Work to be completed => Output the lines of the records exactly, from the first through the one containing "replace | walec/pomarańczowy". Omit all pictures.
*** Stored data Section Begins ***
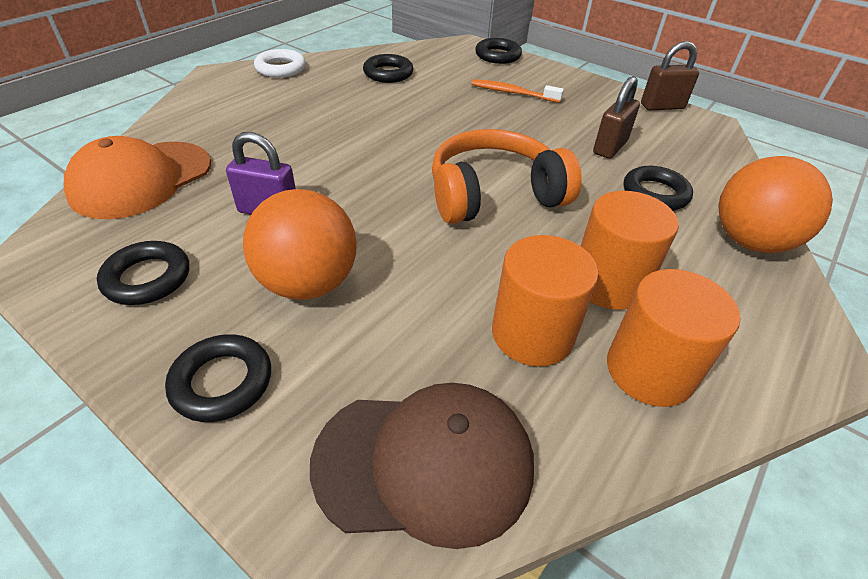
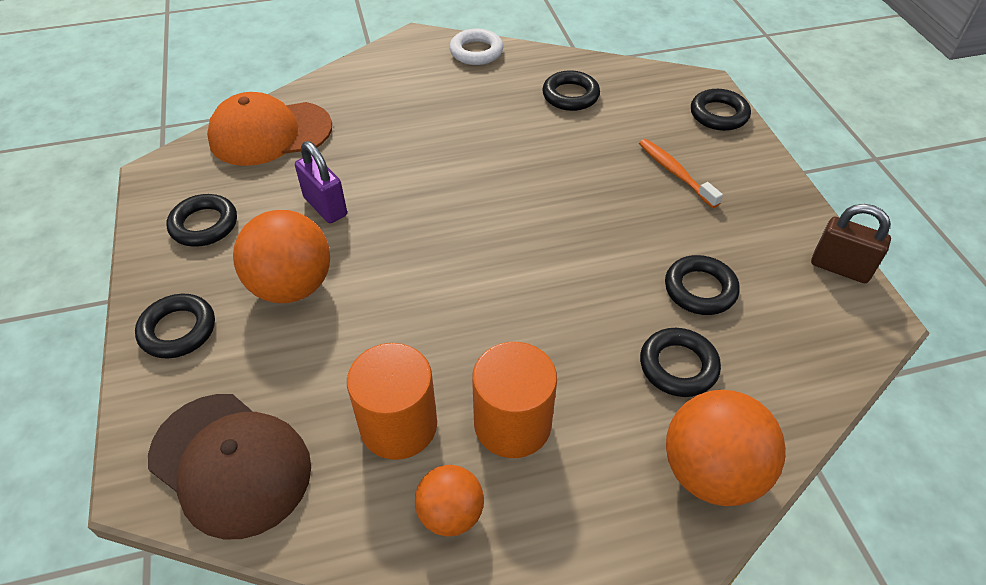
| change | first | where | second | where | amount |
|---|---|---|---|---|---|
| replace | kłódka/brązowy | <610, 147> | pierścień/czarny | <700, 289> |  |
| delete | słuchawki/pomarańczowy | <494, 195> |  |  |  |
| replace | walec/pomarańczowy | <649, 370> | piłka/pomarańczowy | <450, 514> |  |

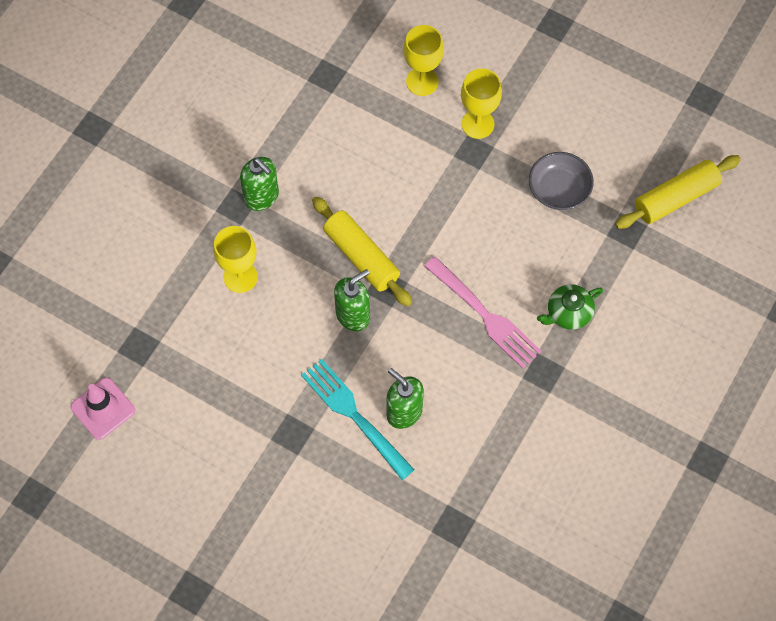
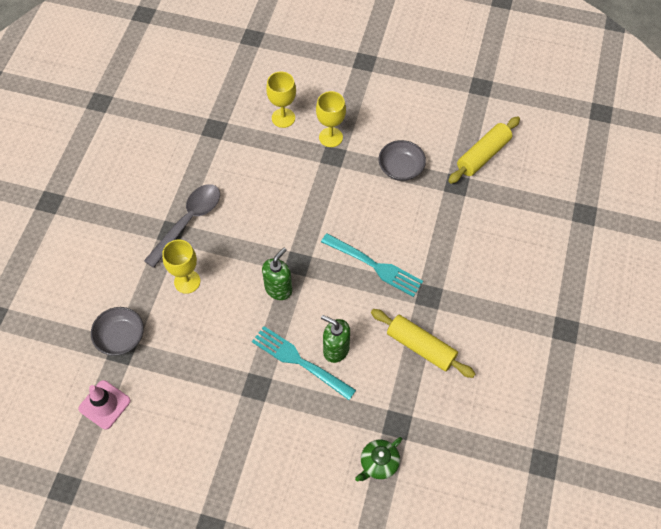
| change | first | where | second | where | amount |
|---|---|---|---|---|---|
| replace | dozownik mydła/zielony | <262, 197> | łyżka/szary | <188, 221> |  |
| move | wałek do ciasta/żółty | <361, 256> |  | <421, 347> |  |
| recolor | widelec/różowy | <485, 315> | widelec/turkusowy | <374, 266> |  |
| move | imbryk/zielony | <568, 313> |  | <378, 463> |  |
| insert |  |  | miska/szary | <120, 337> |  |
*** Stored data Section Ends ***
Finished task =>
| change | first | where | second | where | amount |
|---|---|---|---|---|---|
| replace | kłódka/brązowy | <610, 147> | pierścień/czarny | <700, 289> |  |
| delete | słuchawki/pomarańczowy | <494, 195> |  |  |  |
| replace | walec/pomarańczowy | <649, 370> | piłka/pomarańczowy | <450, 514> |  |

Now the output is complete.